EXERCISE GOAL ▸ Every line below that has the string "degrees" needs to be copied.
(Beginning of SUPPLIED RECORDS)
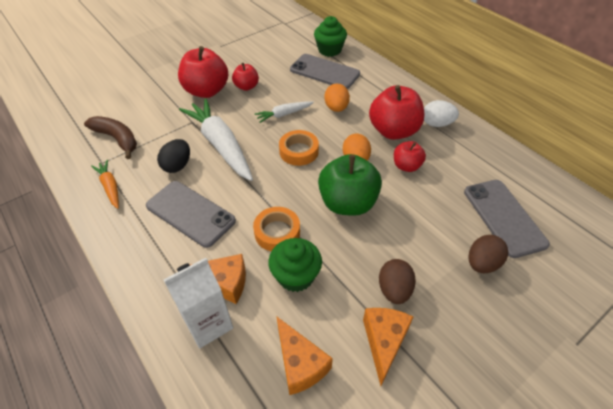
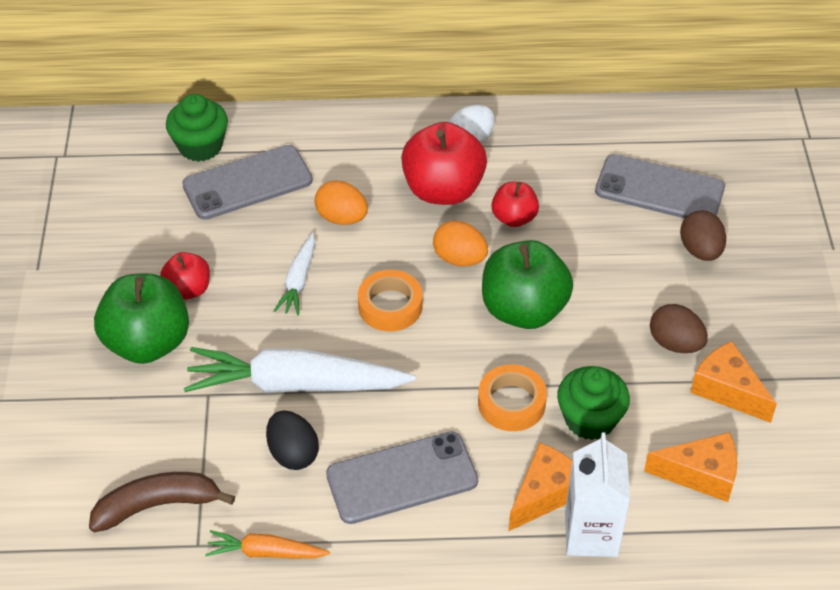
camera: 55 degrees left, 0 degrees up
(206, 91) = (147, 343): red apple -> green apple

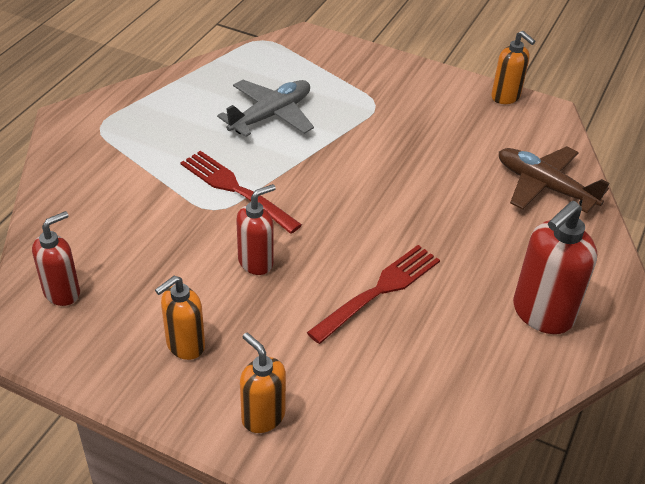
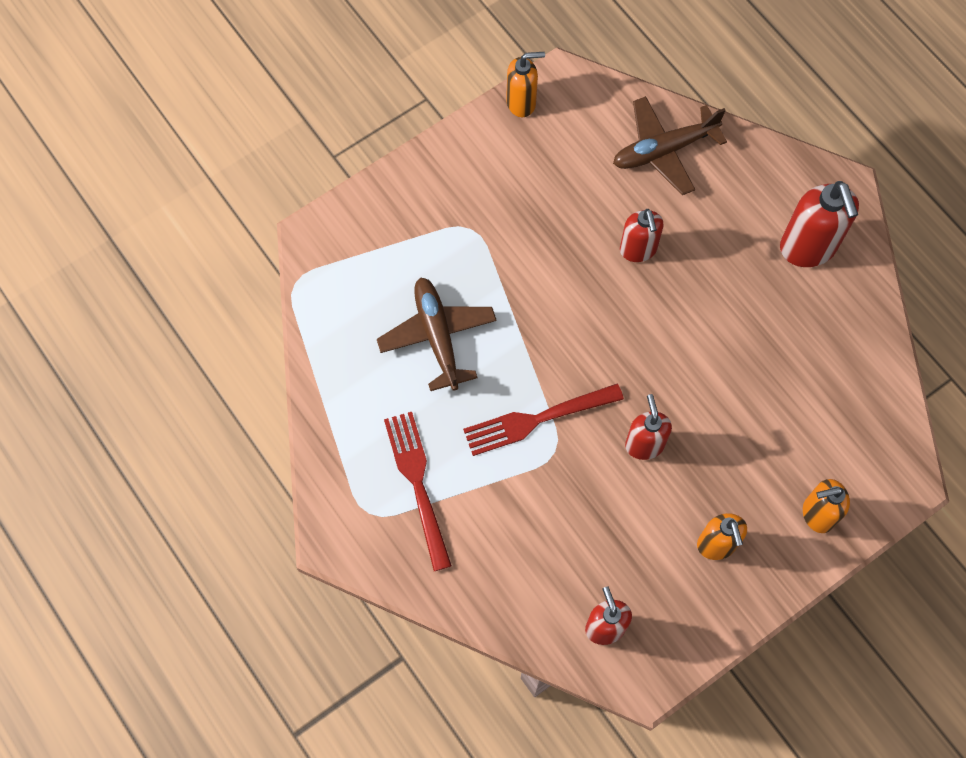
camera: 60 degrees left, 25 degrees up
(271, 115) = (437, 336): grey plane -> brown plane
(378, 292) = (726, 360): red fork -> red fork (418, 485)
(438, 200) = (638, 250): none -> red soap dispenser

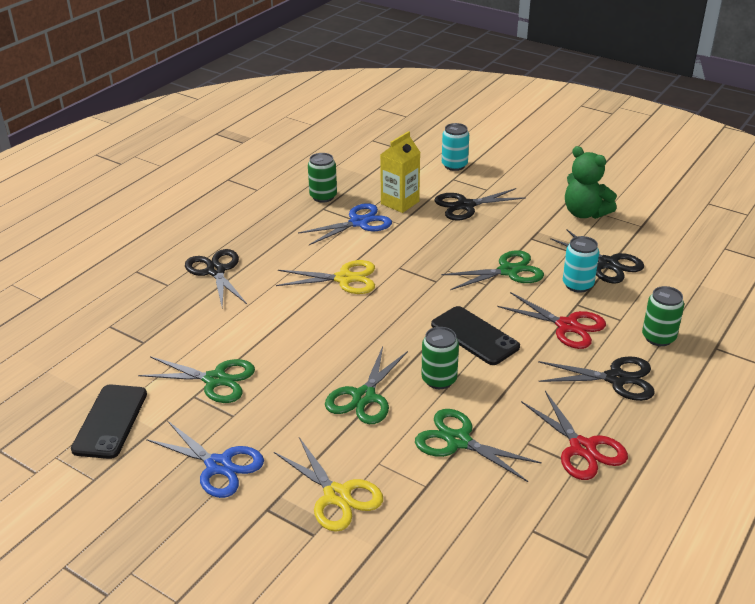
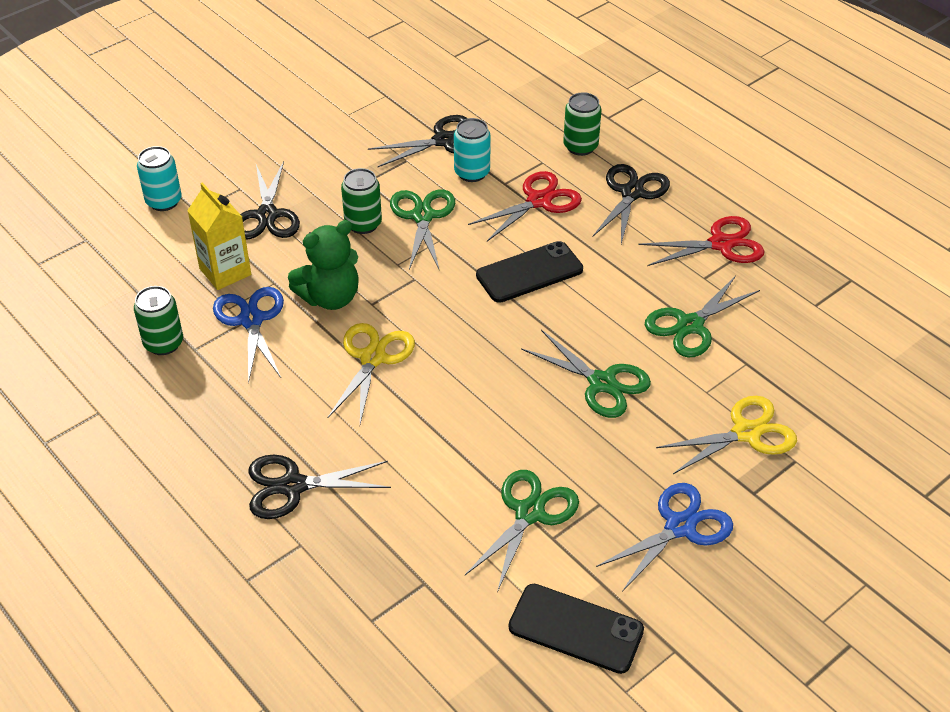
camera: 75 degrees left, 10 degrees up
(439, 380) = (593, 317): green can -> green can (363, 224)
(585, 213) = (338, 127): green teddy bear -> green teddy bear (330, 297)

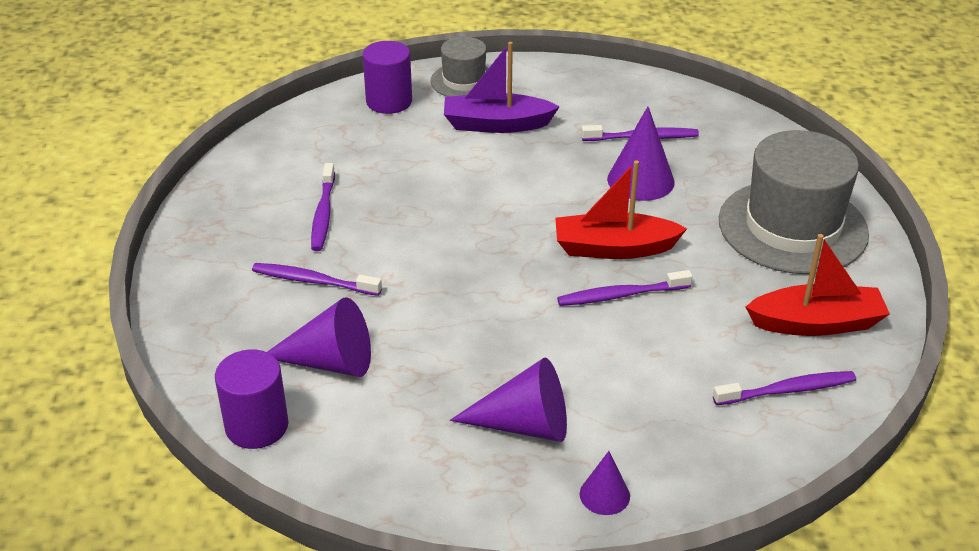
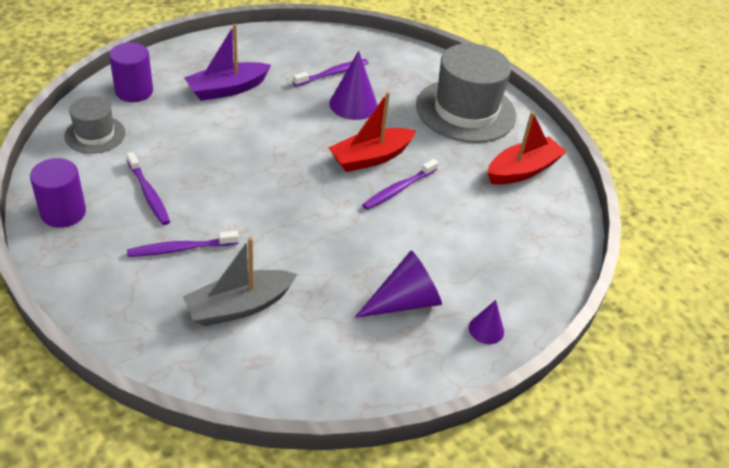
camera: 35 degrees left, 5 degrees up
(257, 426) = (222, 376): purple cylinder -> purple cylinder (63, 212)
(330, 362) = (239, 306): purple cone -> grey boat
(464, 81) = (179, 62): grey hat -> grey hat (95, 134)
(787, 390) = (537, 219): purple toothbrush -> none

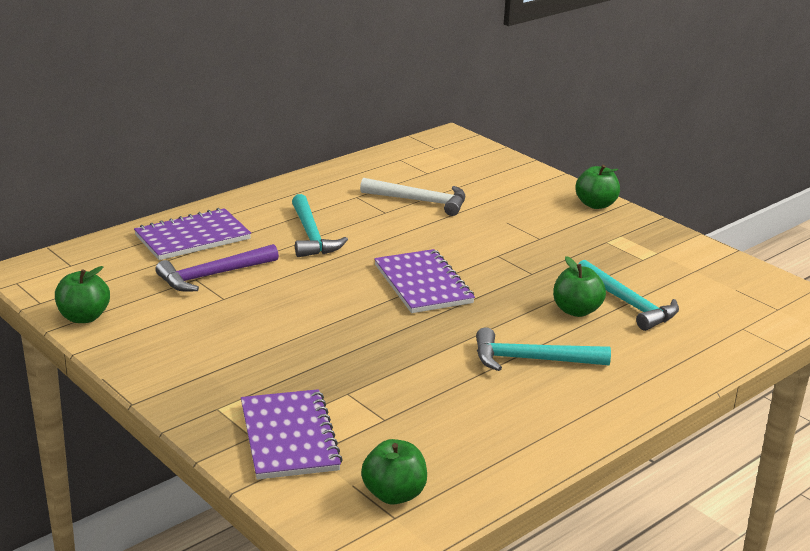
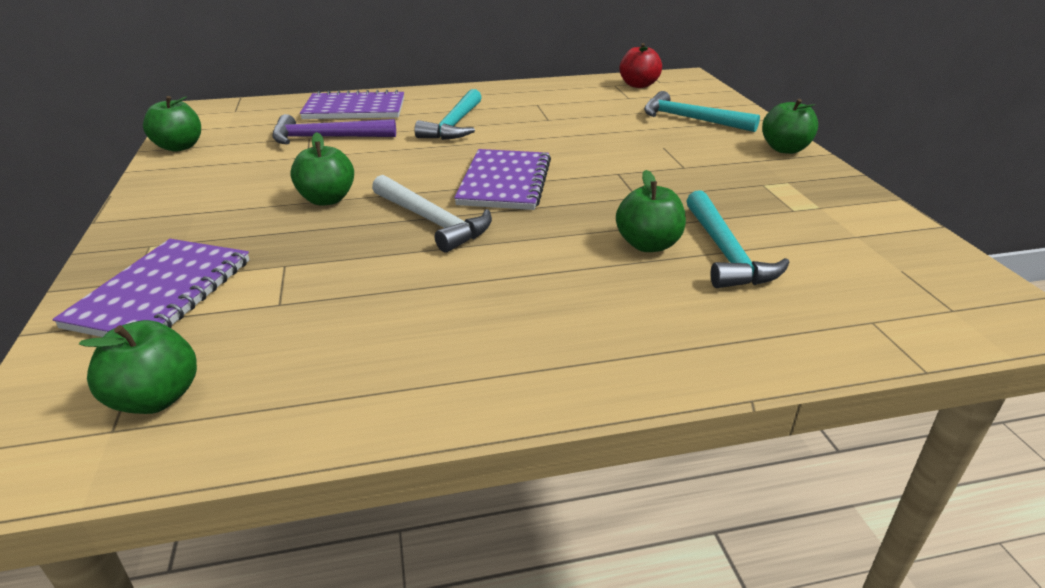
camera: 30 degrees right, 5 degrees up
(302, 334) = (327, 199): none -> green apple
(420, 201) = (593, 116): white hammer -> white hammer (432, 221)
(421, 156) = (638, 85): none -> red apple
(531, 359) = (529, 284): turquoise hammer -> turquoise hammer (690, 119)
(End of SUPPLIED RECORDS)
SOLUTION BELOW ▸
camera: 55 degrees left, 0 degrees up
camera: 60 degrees left, 25 degrees up
camera: 75 degrees left, 10 degrees up
camera: 35 degrees left, 5 degrees up
camera: 30 degrees right, 5 degrees up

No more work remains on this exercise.